▶ _TASK STATEMENT_
Rewrite the material below, replacing every occurrence of "*M6/8" with "*M12/8" and leaving all other text unchanged.

[Dataset records]
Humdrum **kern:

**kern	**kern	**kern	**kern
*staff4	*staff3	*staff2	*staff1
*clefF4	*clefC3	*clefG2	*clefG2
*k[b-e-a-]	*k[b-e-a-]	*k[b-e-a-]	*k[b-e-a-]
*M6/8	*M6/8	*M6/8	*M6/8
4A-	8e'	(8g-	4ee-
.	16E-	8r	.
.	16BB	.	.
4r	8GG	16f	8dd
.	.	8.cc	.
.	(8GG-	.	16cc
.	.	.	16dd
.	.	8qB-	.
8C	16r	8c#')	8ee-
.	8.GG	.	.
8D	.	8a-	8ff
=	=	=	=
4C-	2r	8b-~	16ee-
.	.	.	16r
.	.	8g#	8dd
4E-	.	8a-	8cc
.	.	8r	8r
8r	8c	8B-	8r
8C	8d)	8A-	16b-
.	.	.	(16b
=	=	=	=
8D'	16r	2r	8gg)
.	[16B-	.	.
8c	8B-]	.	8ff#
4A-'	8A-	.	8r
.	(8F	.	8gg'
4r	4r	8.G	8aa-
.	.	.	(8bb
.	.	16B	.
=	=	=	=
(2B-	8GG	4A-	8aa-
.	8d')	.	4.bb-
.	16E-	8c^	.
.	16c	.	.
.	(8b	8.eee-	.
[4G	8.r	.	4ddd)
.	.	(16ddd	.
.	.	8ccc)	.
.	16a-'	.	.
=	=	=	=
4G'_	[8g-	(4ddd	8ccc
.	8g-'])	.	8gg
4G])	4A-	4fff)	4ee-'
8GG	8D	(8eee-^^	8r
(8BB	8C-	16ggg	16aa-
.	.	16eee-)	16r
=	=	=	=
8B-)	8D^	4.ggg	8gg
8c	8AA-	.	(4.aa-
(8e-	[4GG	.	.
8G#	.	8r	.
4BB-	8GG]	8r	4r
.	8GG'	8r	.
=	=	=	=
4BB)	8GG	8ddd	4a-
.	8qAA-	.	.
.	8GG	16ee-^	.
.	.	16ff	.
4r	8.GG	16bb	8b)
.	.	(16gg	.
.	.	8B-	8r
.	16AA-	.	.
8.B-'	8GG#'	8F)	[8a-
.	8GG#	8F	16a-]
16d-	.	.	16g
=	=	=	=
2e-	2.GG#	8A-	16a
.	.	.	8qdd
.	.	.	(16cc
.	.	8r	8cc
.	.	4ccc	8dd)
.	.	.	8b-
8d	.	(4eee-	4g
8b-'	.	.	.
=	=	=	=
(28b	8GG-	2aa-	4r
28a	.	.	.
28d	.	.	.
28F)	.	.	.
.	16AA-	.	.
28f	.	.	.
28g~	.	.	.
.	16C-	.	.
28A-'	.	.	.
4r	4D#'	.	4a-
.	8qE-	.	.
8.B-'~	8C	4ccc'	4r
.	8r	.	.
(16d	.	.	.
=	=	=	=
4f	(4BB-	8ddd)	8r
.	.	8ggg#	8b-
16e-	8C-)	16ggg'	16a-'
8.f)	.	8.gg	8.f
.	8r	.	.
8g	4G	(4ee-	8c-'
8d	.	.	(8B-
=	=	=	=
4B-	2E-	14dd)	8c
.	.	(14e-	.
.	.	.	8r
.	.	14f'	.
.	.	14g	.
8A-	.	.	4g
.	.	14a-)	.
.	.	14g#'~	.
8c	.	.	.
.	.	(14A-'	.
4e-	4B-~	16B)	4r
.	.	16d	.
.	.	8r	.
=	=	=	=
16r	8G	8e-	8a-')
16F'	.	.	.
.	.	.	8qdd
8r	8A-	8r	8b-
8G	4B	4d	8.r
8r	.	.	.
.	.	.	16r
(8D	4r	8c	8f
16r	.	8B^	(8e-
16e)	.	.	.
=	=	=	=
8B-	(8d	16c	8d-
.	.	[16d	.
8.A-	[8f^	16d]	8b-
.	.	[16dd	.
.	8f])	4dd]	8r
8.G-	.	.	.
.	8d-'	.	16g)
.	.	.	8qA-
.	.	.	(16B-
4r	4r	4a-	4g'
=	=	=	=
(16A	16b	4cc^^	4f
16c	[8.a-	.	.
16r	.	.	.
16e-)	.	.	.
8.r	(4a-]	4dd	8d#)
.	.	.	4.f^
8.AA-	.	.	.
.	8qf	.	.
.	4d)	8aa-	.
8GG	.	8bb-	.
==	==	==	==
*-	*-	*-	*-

▶ _OUTPUT_
Humdrum **kern:

**kern	**kern	**kern	**kern
*staff4	*staff3	*staff2	*staff1
*clefF4	*clefC3	*clefG2	*clefG2
*k[b-e-a-]	*k[b-e-a-]	*k[b-e-a-]	*k[b-e-a-]
*M12/8	*M12/8	*M12/8	*M12/8
4A-	8e'	(8g-	4ee-
.	16E-	8r	.
.	16BB	.	.
4r	8GG	16f	8dd
.	.	8.cc	.
.	(8GG-	.	16cc
.	.	.	16dd
.	.	8qB-	.
8C	16r	8c#')	8ee-
.	8.GG	.	.
8D	.	8a-	8ff
=	=	=	=
4C-	2r	8b-~	16ee-
.	.	.	16r
.	.	8g#	8dd
4E-	.	8a-	8cc
.	.	8r	8r
8r	8c	8B-	8r
8C	8d)	8A-	16b-
.	.	.	(16b
=	=	=	=
8D'	16r	2r	8gg)
.	[16B-	.	.
8c	8B-]	.	8ff#
4A-'	8A-	.	8r
.	(8F	.	8gg'
4r	4r	8.G	8aa-
.	.	.	(8bb
.	.	16B	.
=	=	=	=
(2B-	8GG	4A-	8aa-
.	8d')	.	4.bb-
.	16E-	8c^	.
.	16c	.	.
.	(8b	8.eee-	.
[4G	8.r	.	4ddd)
.	.	(16ddd	.
.	.	8ccc)	.
.	16a-'	.	.
=	=	=	=
4G'_	[8g-	(4ddd	8ccc
.	8g-'])	.	8gg
4G])	4A-	4fff)	4ee-'
8GG	8D	(8eee-^^	8r
(8BB	8C-	16ggg	16aa-
.	.	16eee-)	16r
=	=	=	=
8B-)	8D^	4.ggg	8gg
8c	8AA-	.	(4.aa-
(8e-	[4GG	.	.
8G#	.	8r	.
4BB-	8GG]	8r	4r
.	8GG'	8r	.
=	=	=	=
4BB)	8GG	8ddd	4a-
.	8qAA-	.	.
.	8GG	16ee-^	.
.	.	16ff	.
4r	8.GG	16bb	8b)
.	.	(16gg	.
.	.	8B-	8r
.	16AA-	.	.
8.B-'	8GG#'	8F)	[8a-
.	8GG#	8F	16a-]
16d-	.	.	16g
=	=	=	=
2e-	2.GG#	8A-	16a
.	.	.	8qdd
.	.	.	(16cc
.	.	8r	8cc
.	.	4ccc	8dd)
.	.	.	8b-
8d	.	(4eee-	4g
8b-'	.	.	.
=	=	=	=
(28b	8GG-	2aa-	4r
28a	.	.	.
28d	.	.	.
28F)	.	.	.
.	16AA-	.	.
28f	.	.	.
28g~	.	.	.
.	16C-	.	.
28A-'	.	.	.
4r	4D#'	.	4a-
.	8qE-	.	.
8.B-'~	8C	4ccc'	4r
.	8r	.	.
(16d	.	.	.
=	=	=	=
4f	(4BB-	8ddd)	8r
.	.	8ggg#	8b-
16e-	8C-)	16ggg'	16a-'
8.f)	.	8.gg	8.f
.	8r	.	.
8g	4G	(4ee-	8c-'
8d	.	.	(8B-
=	=	=	=
4B-	2E-	14dd)	8c
.	.	(14e-	.
.	.	.	8r
.	.	14f'	.
.	.	14g	.
8A-	.	.	4g
.	.	14a-)	.
.	.	14g#'~	.
8c	.	.	.
.	.	(14A-'	.
4e-	4B-~	16B)	4r
.	.	16d	.
.	.	8r	.
=	=	=	=
16r	8G	8e-	8a-')
16F'	.	.	.
.	.	.	8qdd
8r	8A-	8r	8b-
8G	4B	4d	8.r
8r	.	.	.
.	.	.	16r
(8D	4r	8c	8f
16r	.	8B^	(8e-
16e)	.	.	.
=	=	=	=
8B-	(8d	16c	8d-
.	.	[16d	.
8.A-	[8f^	16d]	8b-
.	.	[16dd	.
.	8f])	4dd]	8r
8.G-	.	.	.
.	8d-'	.	16g)
.	.	.	8qA-
.	.	.	(16B-
4r	4r	4a-	4g'
=	=	=	=
(16A	16b	4cc^^	4f
16c	[8.a-	.	.
16r	.	.	.
16e-)	.	.	.
8.r	(4a-]	4dd	8d#)
.	.	.	4.f^
8.AA-	.	.	.
.	8qf	.	.
.	4d)	8aa-	.
8GG	.	8bb-	.
==	==	==	==
*-	*-	*-	*-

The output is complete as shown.